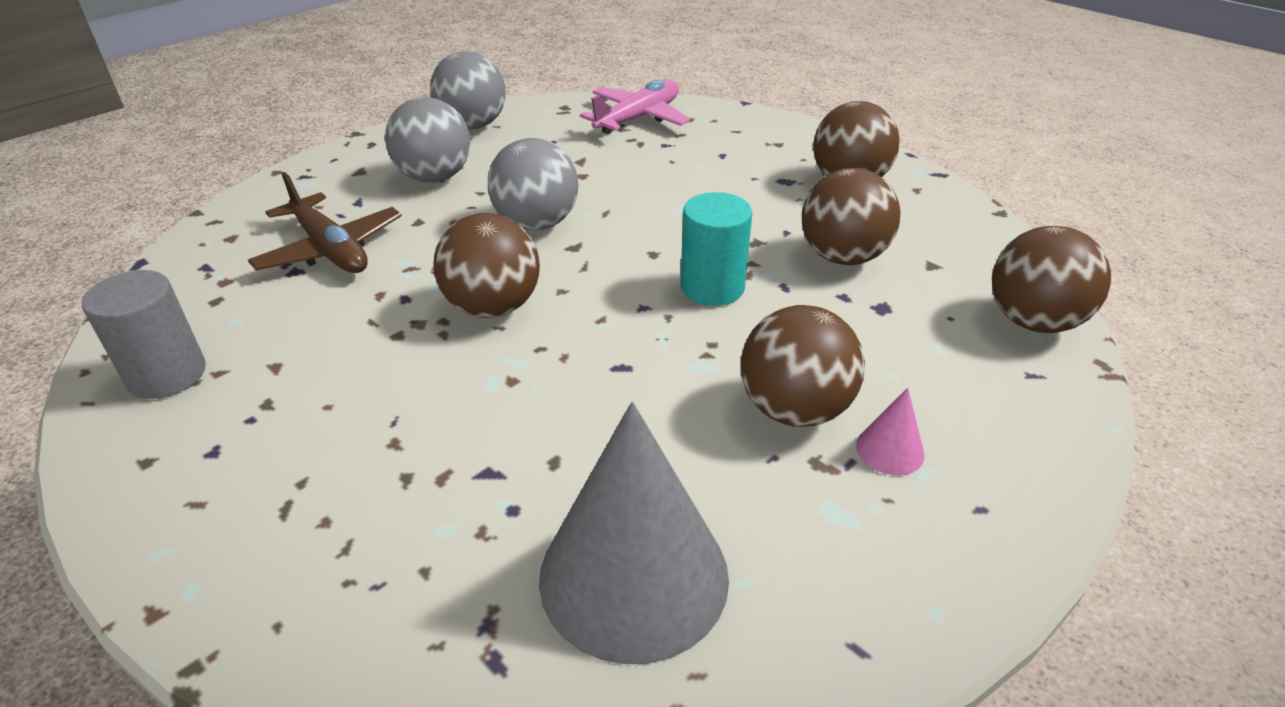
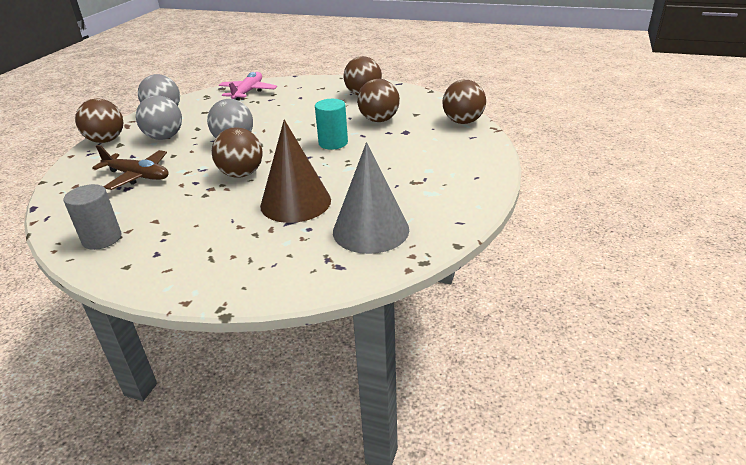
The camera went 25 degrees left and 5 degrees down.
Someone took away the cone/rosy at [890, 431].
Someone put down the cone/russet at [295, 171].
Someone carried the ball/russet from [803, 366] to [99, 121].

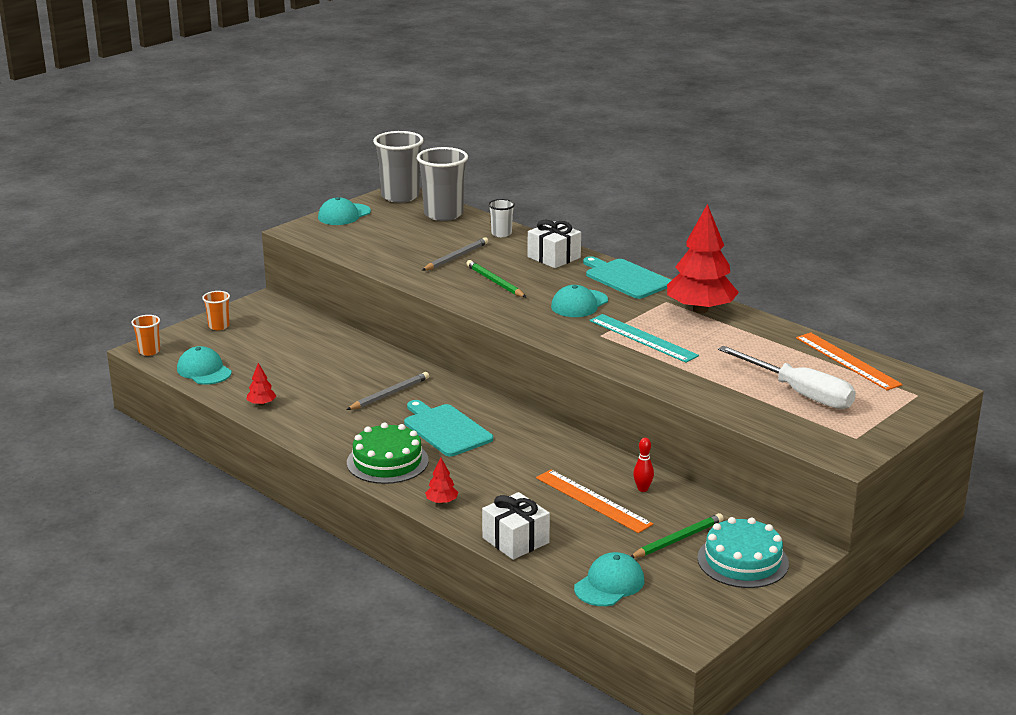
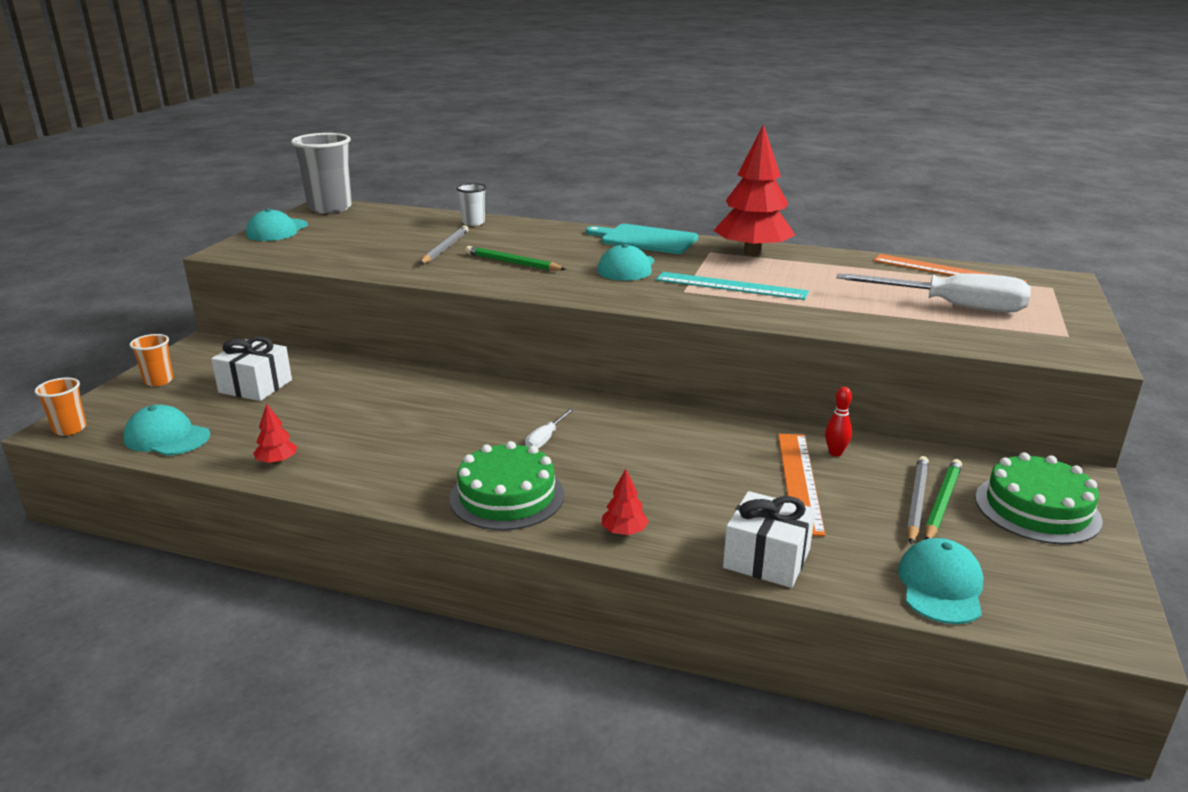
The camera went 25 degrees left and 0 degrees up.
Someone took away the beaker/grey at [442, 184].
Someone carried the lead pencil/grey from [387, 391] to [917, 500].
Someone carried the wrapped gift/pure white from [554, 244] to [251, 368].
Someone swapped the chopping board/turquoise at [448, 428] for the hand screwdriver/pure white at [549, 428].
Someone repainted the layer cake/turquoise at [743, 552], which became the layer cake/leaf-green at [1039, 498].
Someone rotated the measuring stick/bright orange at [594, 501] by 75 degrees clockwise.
====
▸ What this task involves
No pictures, please. Output the listing above exactly as it stands.

▸ Exercise output
The camera went 25 degrees left and 5 degrees down.
Someone took away the cone/rosy at [890, 431].
Someone put down the cone/russet at [295, 171].
Someone carried the ball/russet from [803, 366] to [99, 121].

The camera went 25 degrees left and 0 degrees up.
Someone took away the beaker/grey at [442, 184].
Someone carried the lead pencil/grey from [387, 391] to [917, 500].
Someone carried the wrapped gift/pure white from [554, 244] to [251, 368].
Someone swapped the chopping board/turquoise at [448, 428] for the hand screwdriver/pure white at [549, 428].
Someone repainted the layer cake/turquoise at [743, 552], which became the layer cake/leaf-green at [1039, 498].
Someone rotated the measuring stick/bright orange at [594, 501] by 75 degrees clockwise.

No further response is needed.